Data items:
━━━━

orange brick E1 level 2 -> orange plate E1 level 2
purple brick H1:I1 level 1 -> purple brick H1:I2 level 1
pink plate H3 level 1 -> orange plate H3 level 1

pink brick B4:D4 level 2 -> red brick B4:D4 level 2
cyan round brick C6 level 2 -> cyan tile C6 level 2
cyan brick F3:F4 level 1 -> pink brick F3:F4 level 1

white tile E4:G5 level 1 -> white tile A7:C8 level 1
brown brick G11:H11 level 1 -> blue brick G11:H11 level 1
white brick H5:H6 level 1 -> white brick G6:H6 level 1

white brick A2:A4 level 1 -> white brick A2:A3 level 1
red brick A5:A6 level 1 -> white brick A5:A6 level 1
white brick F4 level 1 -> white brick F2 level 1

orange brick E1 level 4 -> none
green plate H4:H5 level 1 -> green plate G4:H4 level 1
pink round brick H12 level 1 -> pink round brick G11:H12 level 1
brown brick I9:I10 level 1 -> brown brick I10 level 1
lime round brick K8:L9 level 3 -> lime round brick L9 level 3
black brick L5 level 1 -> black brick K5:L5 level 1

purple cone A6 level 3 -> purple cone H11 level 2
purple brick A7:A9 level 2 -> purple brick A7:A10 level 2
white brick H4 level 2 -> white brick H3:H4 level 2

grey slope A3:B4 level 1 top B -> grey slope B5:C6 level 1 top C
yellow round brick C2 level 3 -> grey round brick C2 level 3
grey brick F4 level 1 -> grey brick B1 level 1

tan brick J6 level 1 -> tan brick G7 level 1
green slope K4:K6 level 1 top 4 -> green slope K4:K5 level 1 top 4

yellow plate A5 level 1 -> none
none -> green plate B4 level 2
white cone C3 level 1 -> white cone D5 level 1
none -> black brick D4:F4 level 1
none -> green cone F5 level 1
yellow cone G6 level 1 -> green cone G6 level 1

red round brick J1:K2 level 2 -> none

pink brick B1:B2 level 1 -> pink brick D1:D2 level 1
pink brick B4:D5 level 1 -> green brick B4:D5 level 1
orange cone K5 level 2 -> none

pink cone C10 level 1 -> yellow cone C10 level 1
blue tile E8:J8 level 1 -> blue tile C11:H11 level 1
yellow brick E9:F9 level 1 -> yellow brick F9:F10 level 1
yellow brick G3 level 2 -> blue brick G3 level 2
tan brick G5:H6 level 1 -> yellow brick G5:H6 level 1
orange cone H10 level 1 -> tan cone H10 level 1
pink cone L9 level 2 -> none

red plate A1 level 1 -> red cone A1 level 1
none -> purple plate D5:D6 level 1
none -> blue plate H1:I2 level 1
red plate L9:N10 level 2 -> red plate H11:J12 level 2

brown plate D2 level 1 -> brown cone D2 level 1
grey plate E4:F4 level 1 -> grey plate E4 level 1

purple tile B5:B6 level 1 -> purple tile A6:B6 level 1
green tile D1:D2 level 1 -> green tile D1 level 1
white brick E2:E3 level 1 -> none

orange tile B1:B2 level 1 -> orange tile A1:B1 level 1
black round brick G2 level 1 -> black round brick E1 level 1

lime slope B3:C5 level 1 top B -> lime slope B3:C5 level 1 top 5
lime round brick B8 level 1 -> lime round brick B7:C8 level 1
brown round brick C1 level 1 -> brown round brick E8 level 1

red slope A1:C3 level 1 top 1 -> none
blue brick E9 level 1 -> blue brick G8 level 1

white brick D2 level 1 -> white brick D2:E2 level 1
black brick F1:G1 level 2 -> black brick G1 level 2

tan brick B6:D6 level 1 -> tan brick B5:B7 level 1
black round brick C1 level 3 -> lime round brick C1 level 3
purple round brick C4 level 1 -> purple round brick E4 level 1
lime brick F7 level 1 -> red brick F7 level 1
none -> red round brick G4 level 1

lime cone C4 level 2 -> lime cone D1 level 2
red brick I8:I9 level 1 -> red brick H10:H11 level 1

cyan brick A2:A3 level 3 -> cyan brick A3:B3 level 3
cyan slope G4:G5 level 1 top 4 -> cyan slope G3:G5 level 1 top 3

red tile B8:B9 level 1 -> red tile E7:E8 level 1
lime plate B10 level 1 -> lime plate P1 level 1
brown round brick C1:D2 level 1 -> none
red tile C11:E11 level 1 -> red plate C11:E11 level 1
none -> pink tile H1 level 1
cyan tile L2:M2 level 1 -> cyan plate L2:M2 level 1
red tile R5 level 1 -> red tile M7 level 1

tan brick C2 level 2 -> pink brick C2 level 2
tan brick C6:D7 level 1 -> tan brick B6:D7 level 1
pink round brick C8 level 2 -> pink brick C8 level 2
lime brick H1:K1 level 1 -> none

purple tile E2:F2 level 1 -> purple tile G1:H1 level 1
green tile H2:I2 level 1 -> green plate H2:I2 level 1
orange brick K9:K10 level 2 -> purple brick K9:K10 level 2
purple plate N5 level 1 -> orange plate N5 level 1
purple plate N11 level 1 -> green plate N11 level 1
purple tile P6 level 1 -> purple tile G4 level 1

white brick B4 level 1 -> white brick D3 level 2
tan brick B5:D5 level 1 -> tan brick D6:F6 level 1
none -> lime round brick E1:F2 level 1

━━━━

* [Task item] List every line above containing the word "grey".

* [Exercise result]
grey slope A3:B4 level 1 top B -> grey slope B5:C6 level 1 top C
yellow round brick C2 level 3 -> grey round brick C2 level 3
grey brick F4 level 1 -> grey brick B1 level 1
grey plate E4:F4 level 1 -> grey plate E4 level 1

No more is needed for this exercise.